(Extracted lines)
****
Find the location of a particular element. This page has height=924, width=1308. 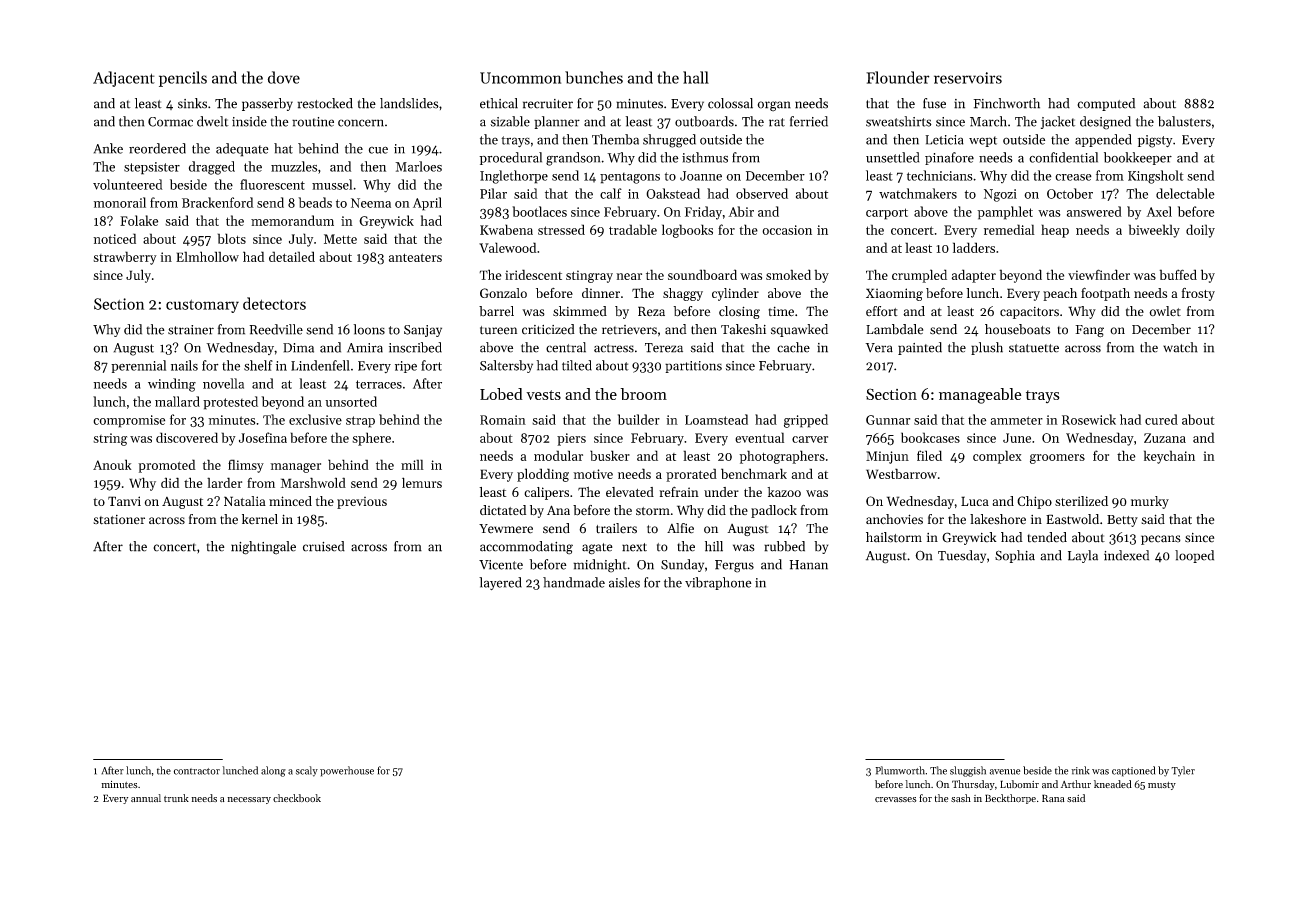

cruised is located at coordinates (324, 546).
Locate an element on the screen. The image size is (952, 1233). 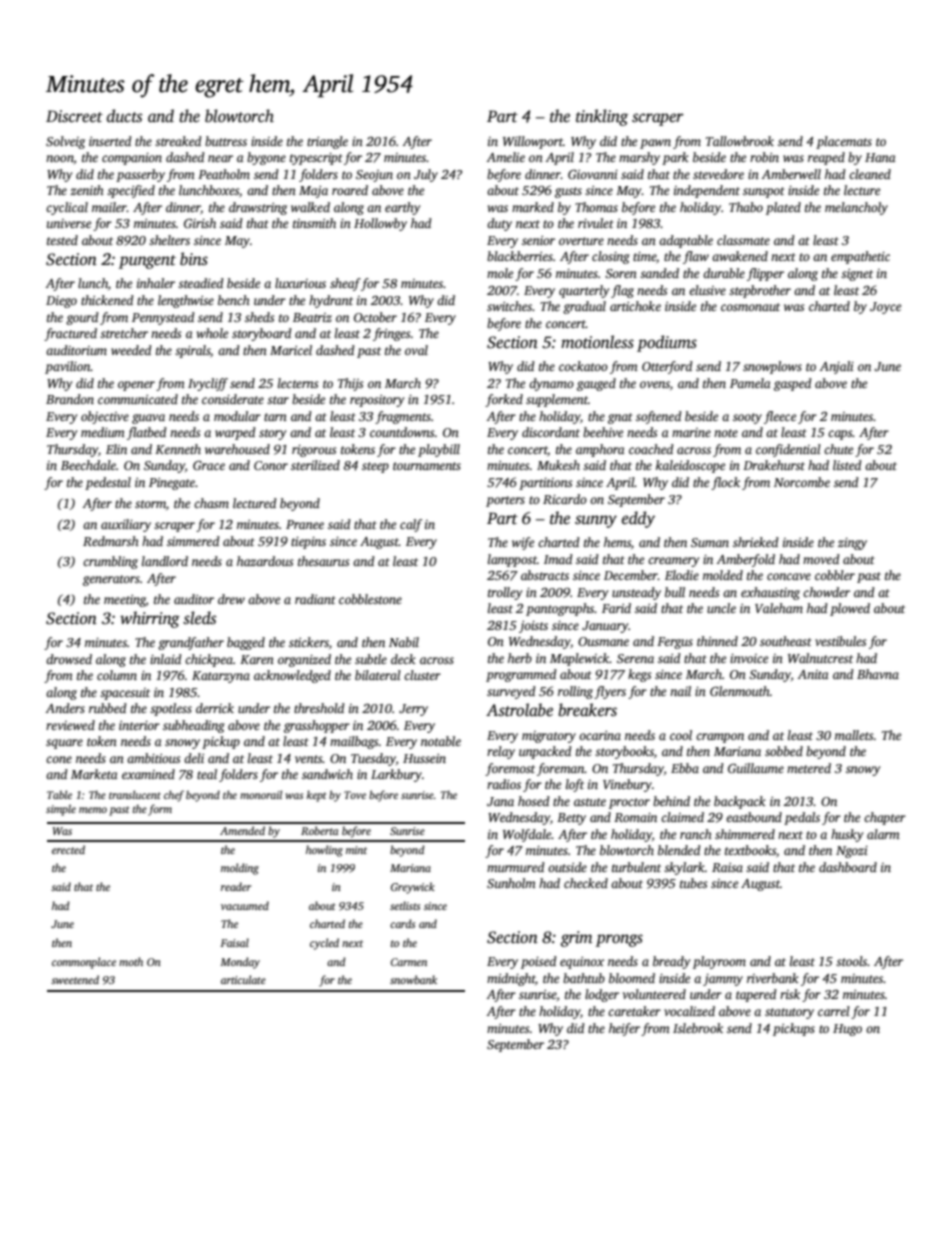
listed is located at coordinates (847, 465).
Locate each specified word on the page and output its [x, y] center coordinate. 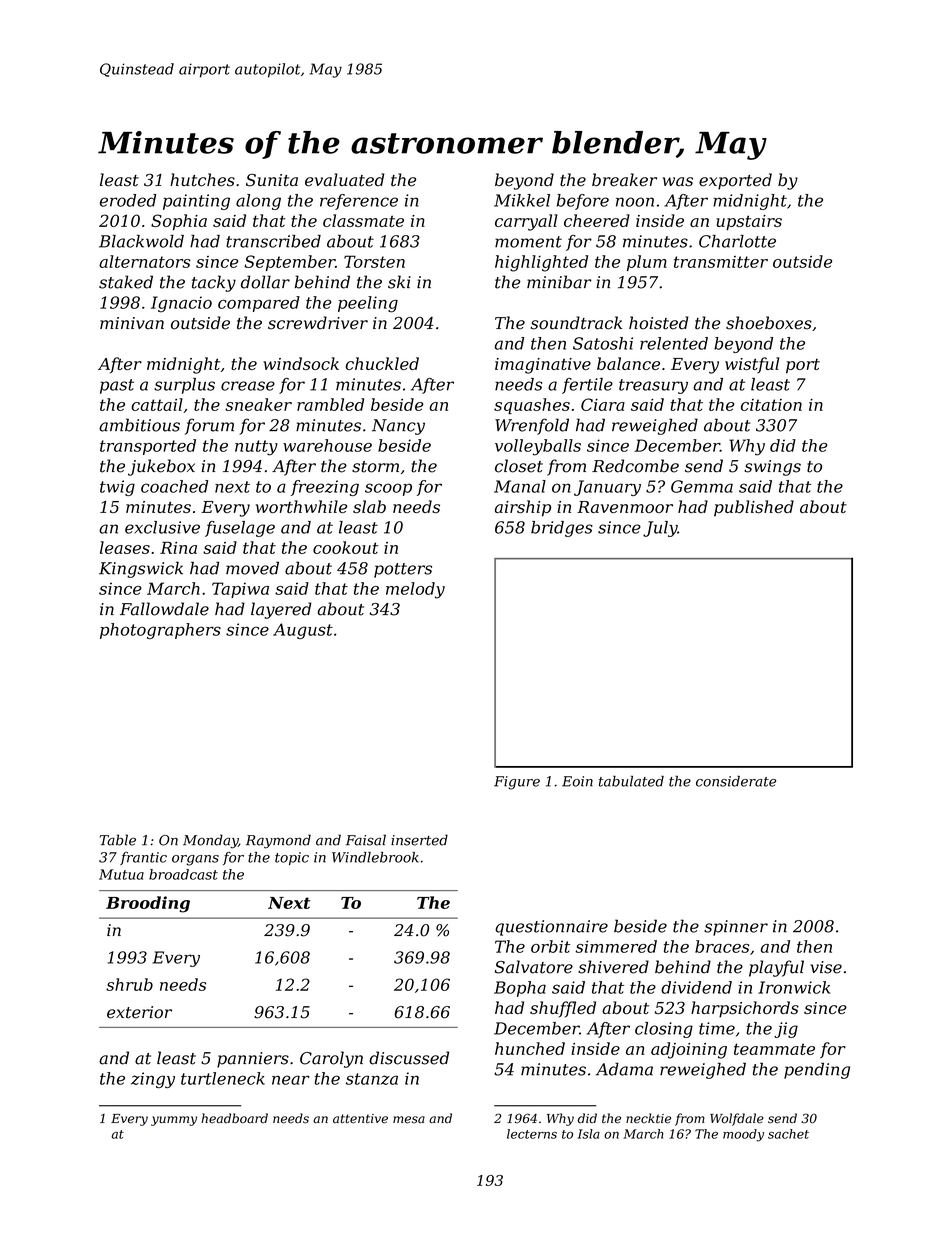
****
- _SET PROBLEM_
Copy out every one of the lines above word for word, leaving out the pictures.

- _ANSWER_
Find the location of a particular element. This page has height=924, width=1308. 

cruised is located at coordinates (324, 546).
Locate an element on the screen. The image size is (952, 1233). 
listed is located at coordinates (847, 465).
Locate each specified word on the page and output its [x, y] center coordinate. 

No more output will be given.